Object transformation records:
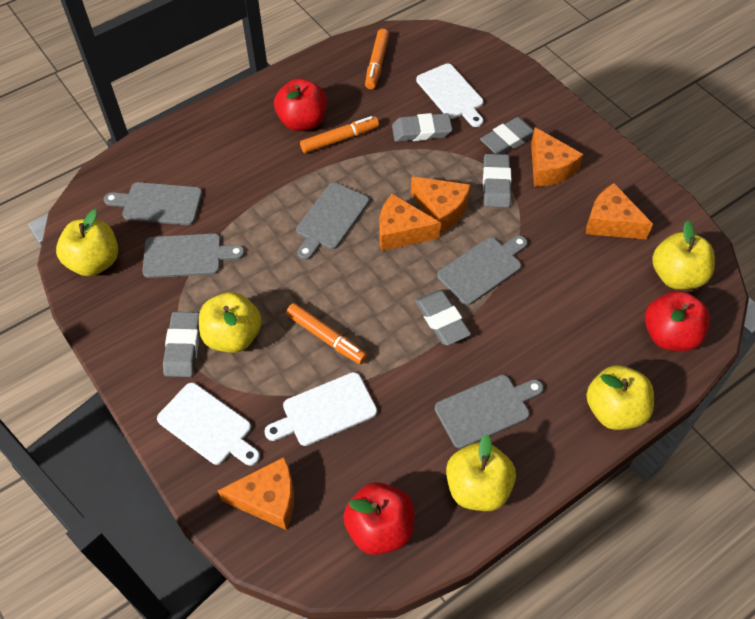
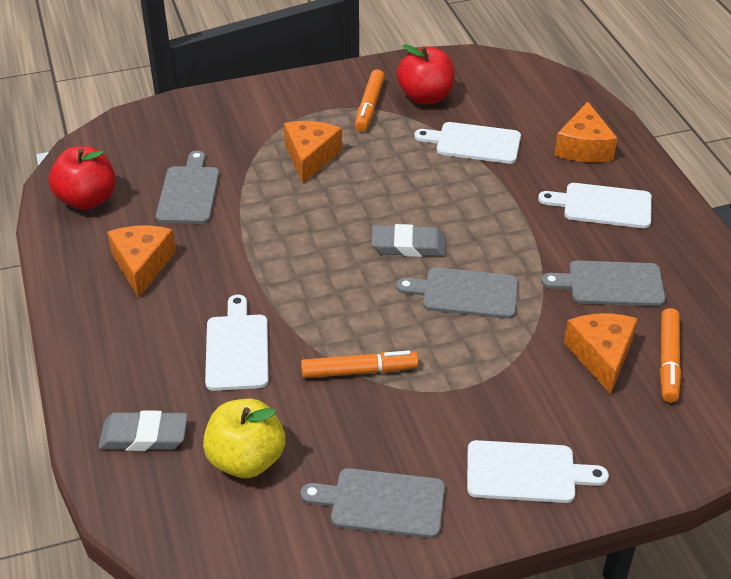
grey cutting board: 5 -> 4
grey eraser: 5 -> 2
orange cheese: 5 -> 4
red apple: 3 -> 2
white cutting board: 3 -> 4
yellow apple: 5 -> 1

ASSIGNMENT: The answer is the line with "orange cheese: 5 -> 4" plus every line after it to the last line of the entries above, copied exactly and with no other lines.

SOLUTION FOR THIS EXERCISE:
orange cheese: 5 -> 4
red apple: 3 -> 2
white cutting board: 3 -> 4
yellow apple: 5 -> 1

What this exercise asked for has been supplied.